Task goal: Copying rule for the data below: take the line containing "none -> blue brick H4:K4 level 1" and every line after it to the end, exactly, and drop all pictures.

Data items
Segment Open

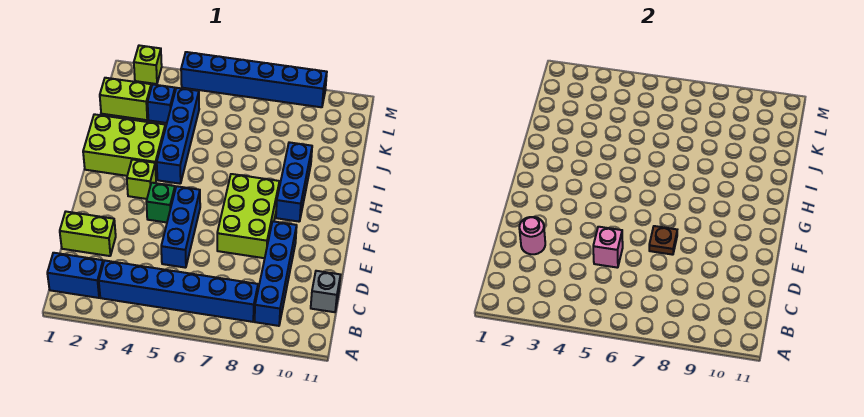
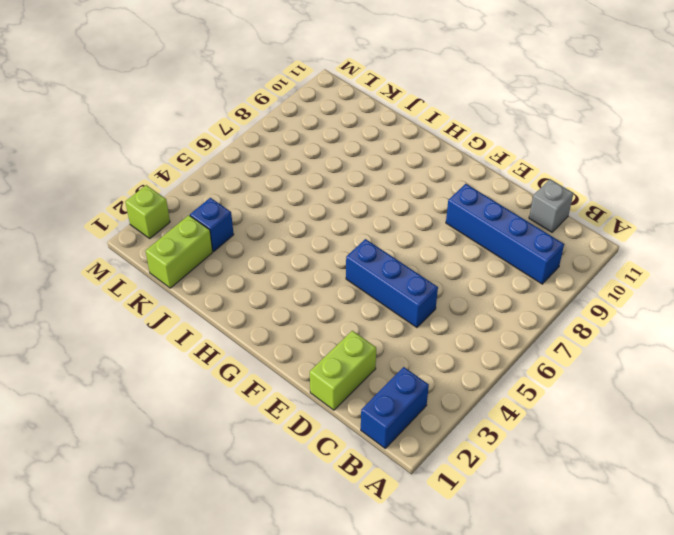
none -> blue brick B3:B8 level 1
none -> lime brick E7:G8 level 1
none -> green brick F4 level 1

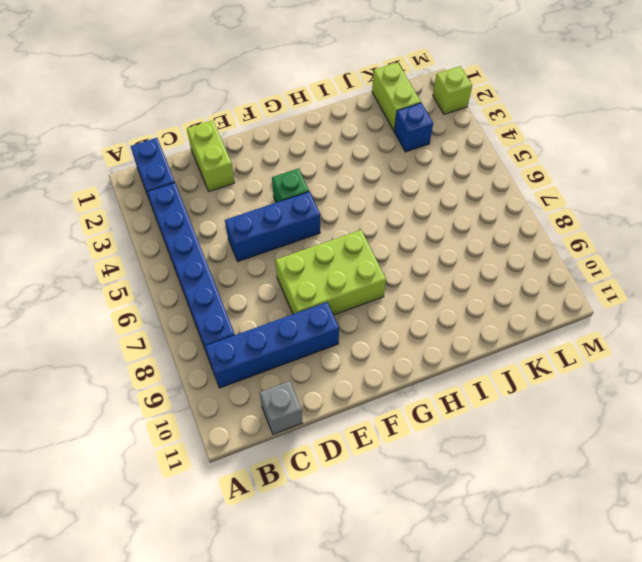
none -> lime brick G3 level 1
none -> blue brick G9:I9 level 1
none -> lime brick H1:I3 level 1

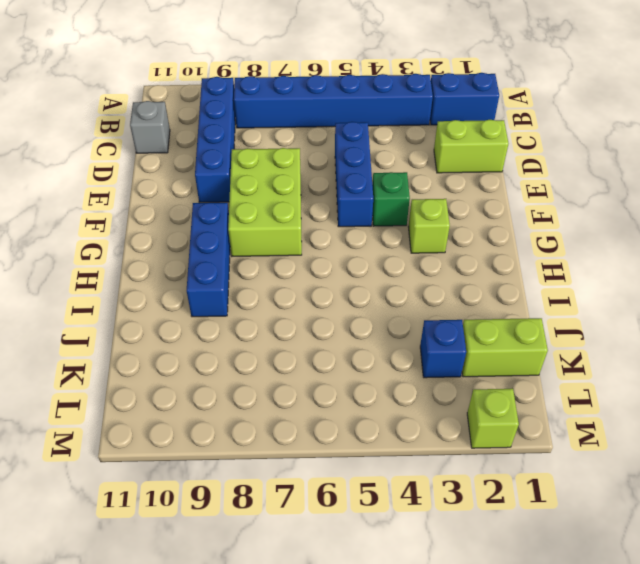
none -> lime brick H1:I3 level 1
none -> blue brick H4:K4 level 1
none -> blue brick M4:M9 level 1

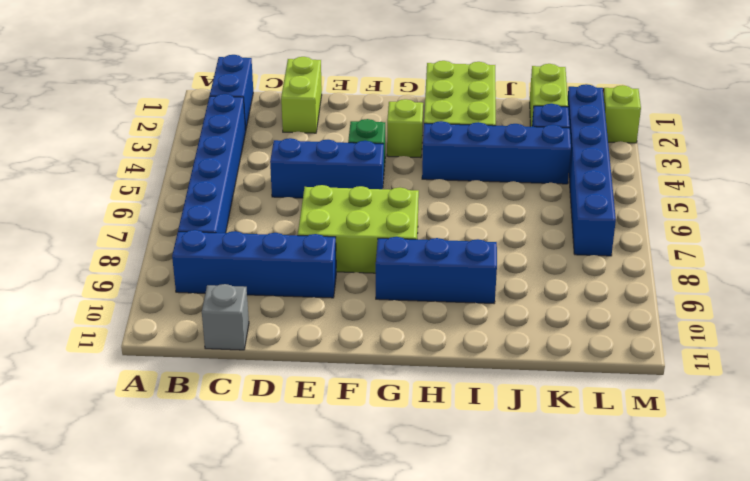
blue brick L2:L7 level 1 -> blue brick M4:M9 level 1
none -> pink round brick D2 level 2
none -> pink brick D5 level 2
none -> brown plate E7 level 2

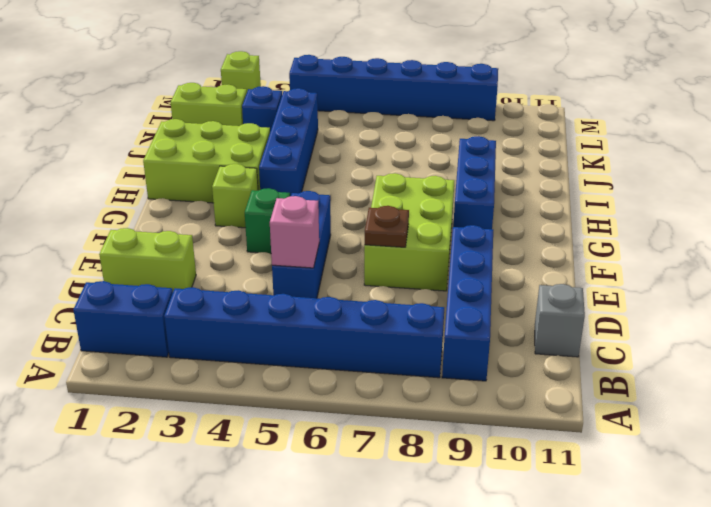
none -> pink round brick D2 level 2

Segment Closed

Reply:
none -> blue brick H4:K4 level 1
none -> blue brick M4:M9 level 1

blue brick L2:L7 level 1 -> blue brick M4:M9 level 1
none -> pink round brick D2 level 2
none -> pink brick D5 level 2
none -> brown plate E7 level 2

none -> pink round brick D2 level 2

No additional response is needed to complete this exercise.